• **SHORT PROBLEM**
In the records below, reproduce the lines from the line with "red trapezoid: moved 1 px left, 5" to the line with "yellow diamond: rotated 24", both included. Leave the pictures out.

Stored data
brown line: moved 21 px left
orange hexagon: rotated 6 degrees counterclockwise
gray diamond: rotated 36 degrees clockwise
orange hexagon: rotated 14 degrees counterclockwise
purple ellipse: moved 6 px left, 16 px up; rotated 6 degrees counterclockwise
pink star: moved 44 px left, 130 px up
* * *
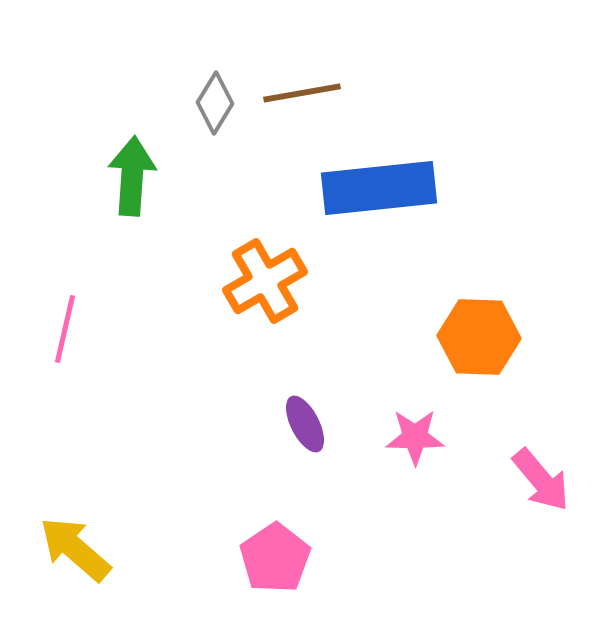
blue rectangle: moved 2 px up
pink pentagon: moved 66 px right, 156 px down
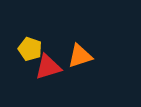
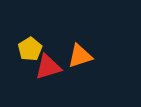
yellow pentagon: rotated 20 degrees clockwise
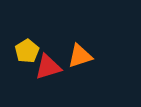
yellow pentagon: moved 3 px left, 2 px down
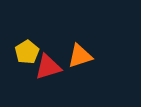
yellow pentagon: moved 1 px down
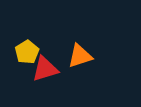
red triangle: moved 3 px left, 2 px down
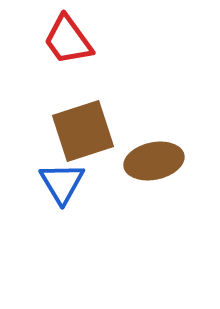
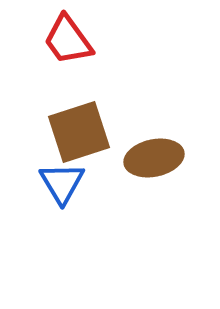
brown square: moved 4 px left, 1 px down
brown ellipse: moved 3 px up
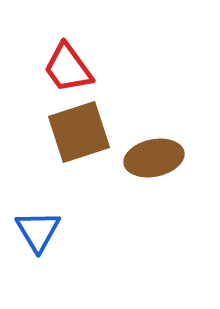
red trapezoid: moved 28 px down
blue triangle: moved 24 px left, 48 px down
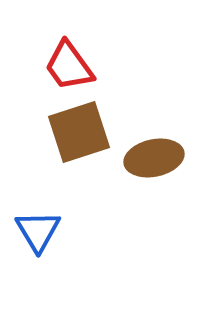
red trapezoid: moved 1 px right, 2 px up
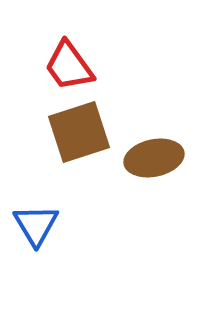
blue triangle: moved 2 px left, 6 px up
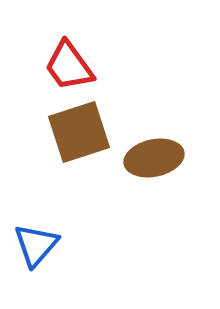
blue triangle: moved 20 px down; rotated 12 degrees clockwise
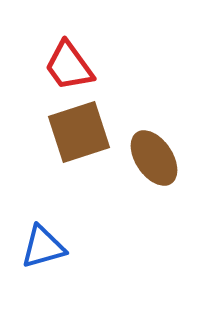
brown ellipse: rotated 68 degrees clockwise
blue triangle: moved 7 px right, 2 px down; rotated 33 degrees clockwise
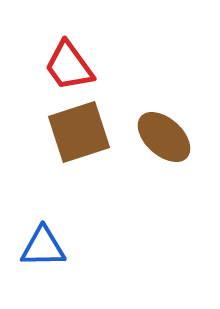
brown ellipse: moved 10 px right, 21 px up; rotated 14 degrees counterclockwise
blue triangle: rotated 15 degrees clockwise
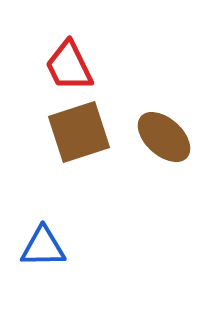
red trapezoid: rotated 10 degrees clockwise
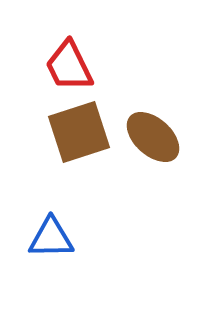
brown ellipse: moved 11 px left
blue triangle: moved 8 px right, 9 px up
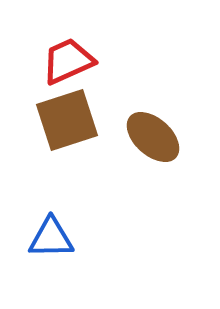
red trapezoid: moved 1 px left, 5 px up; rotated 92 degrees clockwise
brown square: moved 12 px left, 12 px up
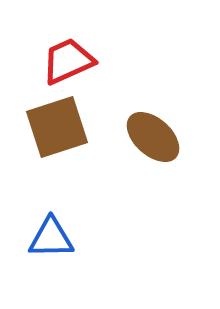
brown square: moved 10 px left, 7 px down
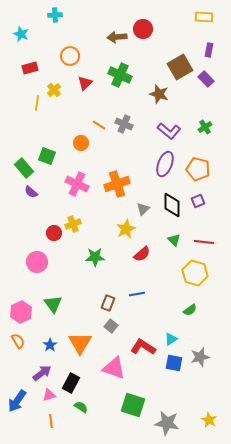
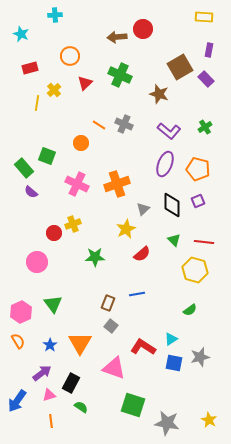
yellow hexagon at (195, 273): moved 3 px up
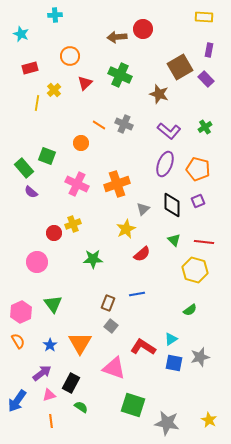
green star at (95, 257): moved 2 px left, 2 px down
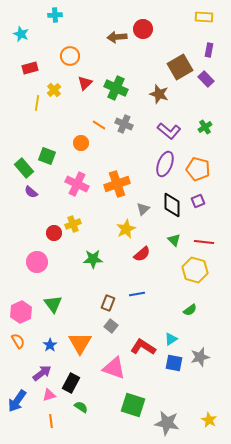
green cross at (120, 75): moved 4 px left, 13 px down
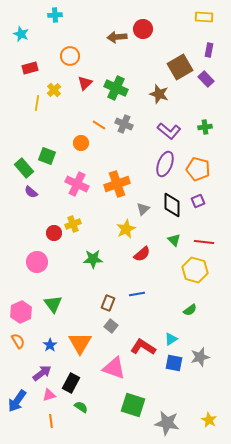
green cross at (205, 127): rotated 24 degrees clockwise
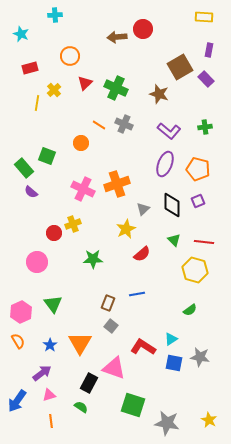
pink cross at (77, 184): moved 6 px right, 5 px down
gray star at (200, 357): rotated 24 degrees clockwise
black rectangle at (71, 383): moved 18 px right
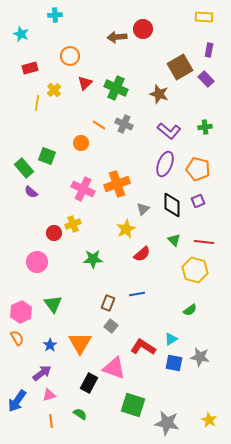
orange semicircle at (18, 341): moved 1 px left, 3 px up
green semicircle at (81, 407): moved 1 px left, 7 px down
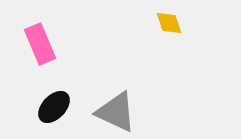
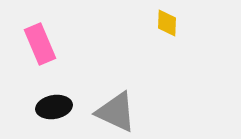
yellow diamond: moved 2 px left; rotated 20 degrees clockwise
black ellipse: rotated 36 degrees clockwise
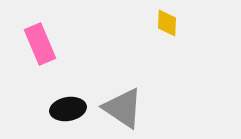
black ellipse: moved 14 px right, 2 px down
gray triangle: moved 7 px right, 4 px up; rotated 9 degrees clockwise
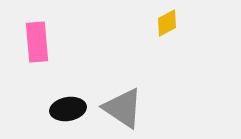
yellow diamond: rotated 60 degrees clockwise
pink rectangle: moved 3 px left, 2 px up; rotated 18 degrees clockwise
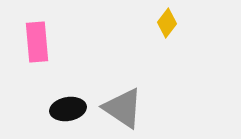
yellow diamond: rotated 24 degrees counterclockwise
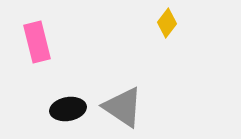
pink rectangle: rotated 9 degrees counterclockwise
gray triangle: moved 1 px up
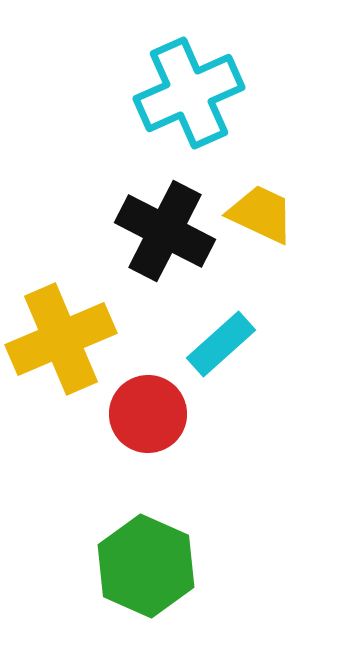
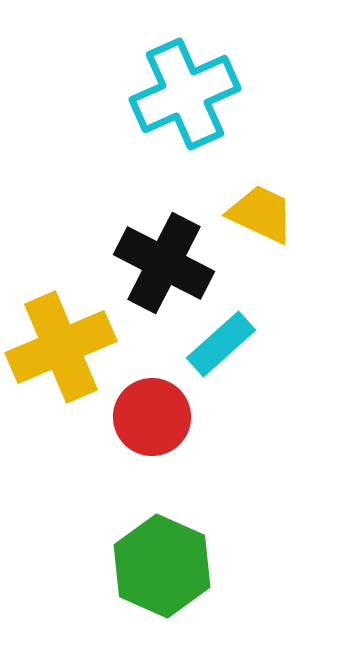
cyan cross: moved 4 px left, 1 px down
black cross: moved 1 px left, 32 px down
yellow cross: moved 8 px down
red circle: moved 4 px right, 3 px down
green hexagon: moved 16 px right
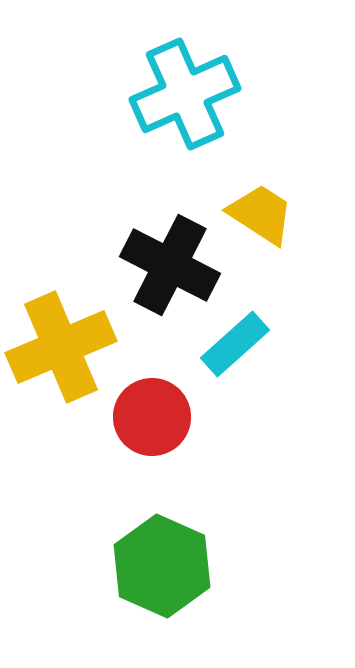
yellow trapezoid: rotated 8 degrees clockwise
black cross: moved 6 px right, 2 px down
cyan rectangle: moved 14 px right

• **RESULT**
red trapezoid: moved 1 px left, 5 px up; rotated 92 degrees clockwise
brown square: moved 12 px left, 12 px up
brown square: moved 10 px left, 7 px down
yellow hexagon at (195, 273): moved 3 px up
green star at (95, 257): moved 2 px left, 2 px down
green cross at (120, 75): moved 4 px left, 13 px down
green cross at (205, 127): rotated 24 degrees clockwise
pink cross at (77, 184): moved 6 px right, 5 px down
gray star at (200, 357): rotated 24 degrees clockwise
black rectangle at (71, 383): moved 18 px right
orange semicircle at (18, 341): moved 1 px left, 3 px up
green semicircle at (81, 407): moved 1 px left, 7 px down
yellow diamond: moved 2 px left; rotated 20 degrees clockwise
black ellipse: rotated 36 degrees clockwise
black ellipse: moved 14 px right, 2 px down
gray triangle: moved 7 px right, 4 px up; rotated 9 degrees clockwise
yellow diamond: rotated 60 degrees clockwise
pink rectangle: moved 3 px left, 2 px up; rotated 18 degrees clockwise
yellow diamond: rotated 24 degrees counterclockwise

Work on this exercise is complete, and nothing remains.